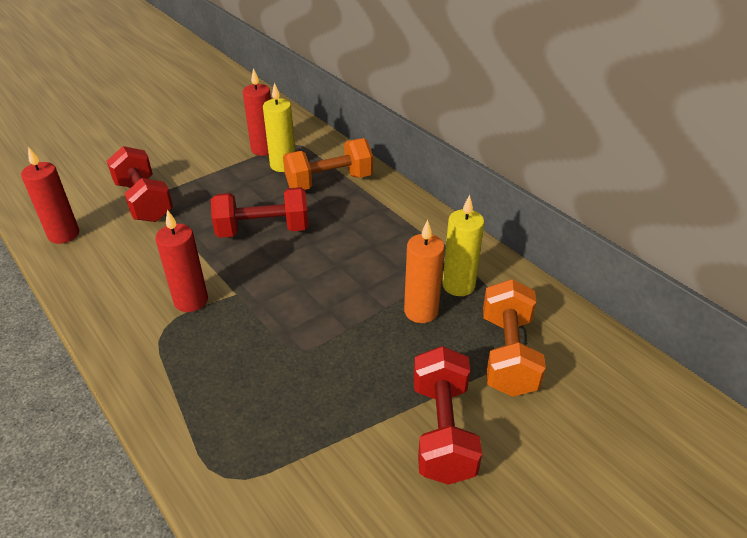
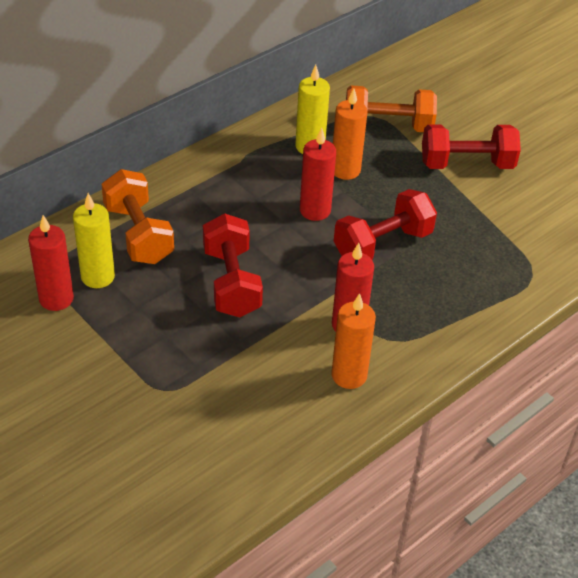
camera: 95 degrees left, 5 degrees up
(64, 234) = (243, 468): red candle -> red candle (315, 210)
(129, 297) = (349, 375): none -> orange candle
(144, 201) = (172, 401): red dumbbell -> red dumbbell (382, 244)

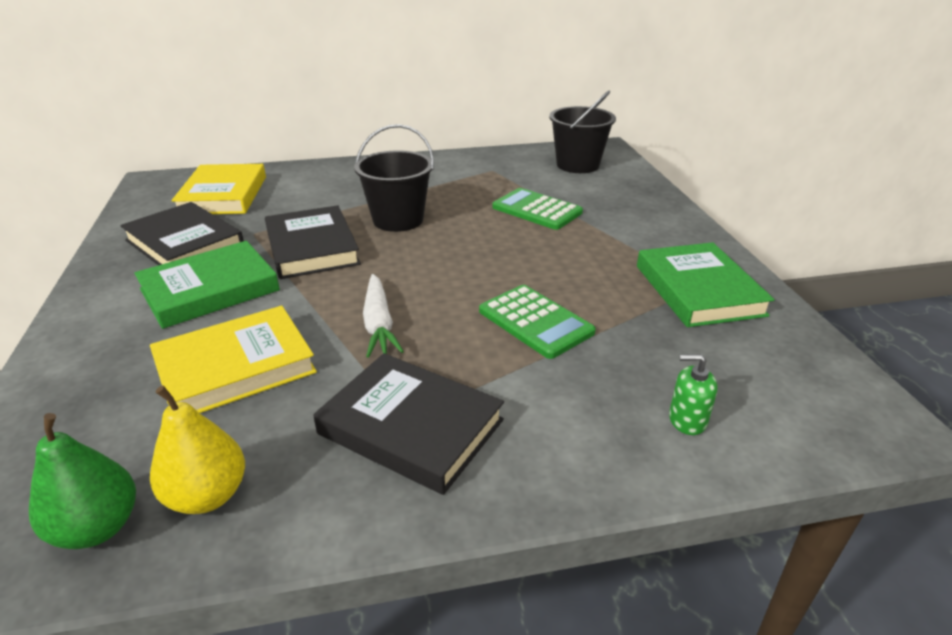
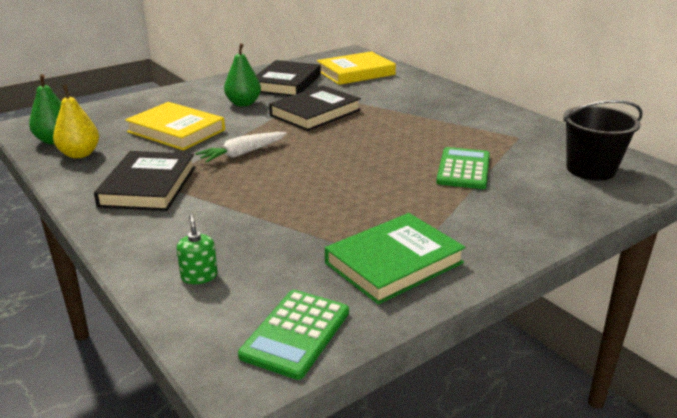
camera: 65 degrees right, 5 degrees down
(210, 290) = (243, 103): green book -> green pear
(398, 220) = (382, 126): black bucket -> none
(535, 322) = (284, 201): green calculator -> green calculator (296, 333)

WORK REQUEST - Lines with "green" in them are what the answer must contain; copy each from the records above.

TASK OUTPUT -
(210, 290) = (243, 103): green book -> green pear
(535, 322) = (284, 201): green calculator -> green calculator (296, 333)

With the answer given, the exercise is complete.